** AIM OF THE EXERCISE **
Scan the records for the word "shifted". Copy each line that includes it.

** THE RECORDS **

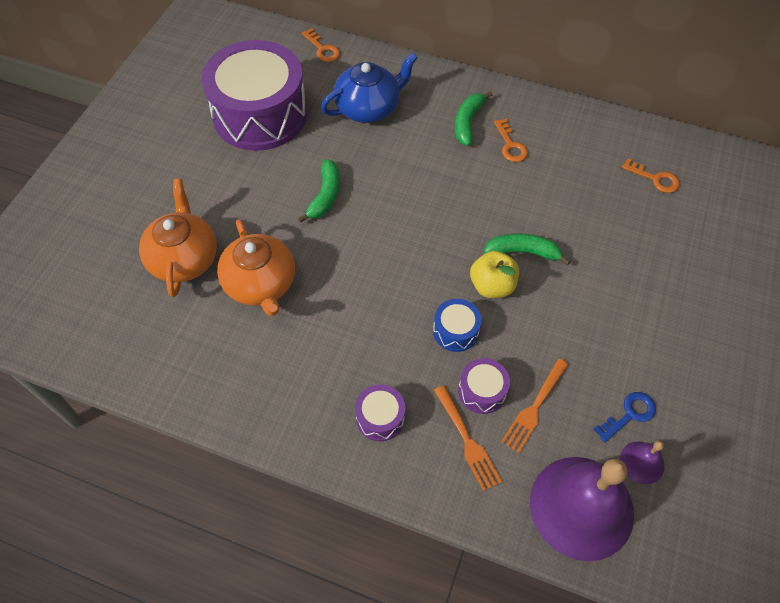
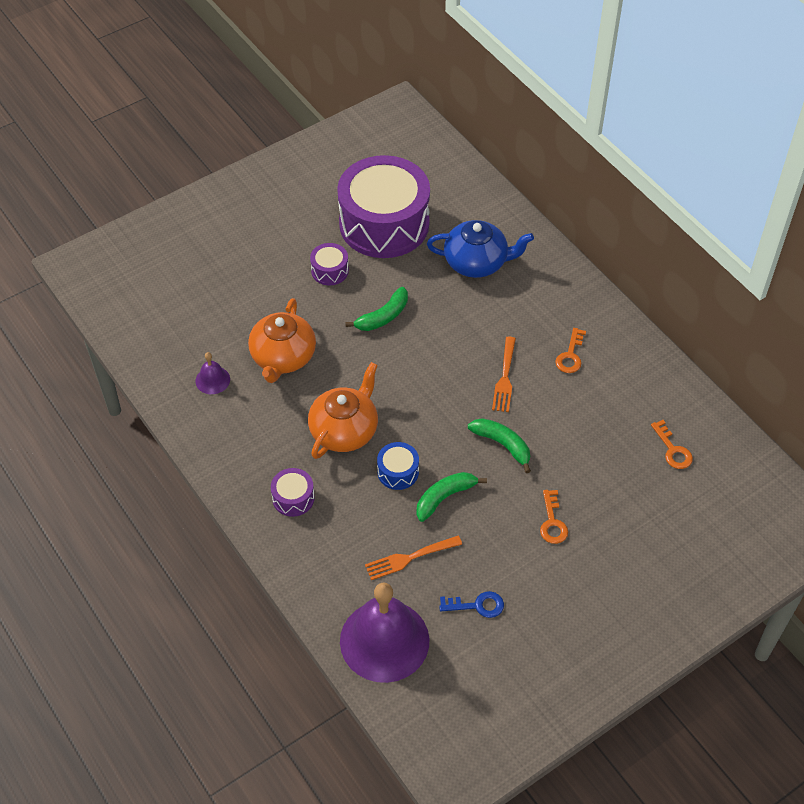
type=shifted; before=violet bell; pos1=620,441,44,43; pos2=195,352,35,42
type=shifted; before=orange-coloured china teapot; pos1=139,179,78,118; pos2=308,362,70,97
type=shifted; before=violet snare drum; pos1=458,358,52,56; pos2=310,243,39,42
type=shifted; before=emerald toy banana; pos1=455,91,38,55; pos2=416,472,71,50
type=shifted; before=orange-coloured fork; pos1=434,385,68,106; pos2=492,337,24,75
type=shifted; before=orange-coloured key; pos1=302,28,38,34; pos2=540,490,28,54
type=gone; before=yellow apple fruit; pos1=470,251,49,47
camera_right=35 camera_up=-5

** RESPONSE **
type=shifted; before=violet bell; pos1=620,441,44,43; pos2=195,352,35,42
type=shifted; before=orange-coloured china teapot; pos1=139,179,78,118; pos2=308,362,70,97
type=shifted; before=violet snare drum; pos1=458,358,52,56; pos2=310,243,39,42
type=shifted; before=emerald toy banana; pos1=455,91,38,55; pos2=416,472,71,50
type=shifted; before=orange-coloured fork; pos1=434,385,68,106; pos2=492,337,24,75
type=shifted; before=orange-coloured key; pos1=302,28,38,34; pos2=540,490,28,54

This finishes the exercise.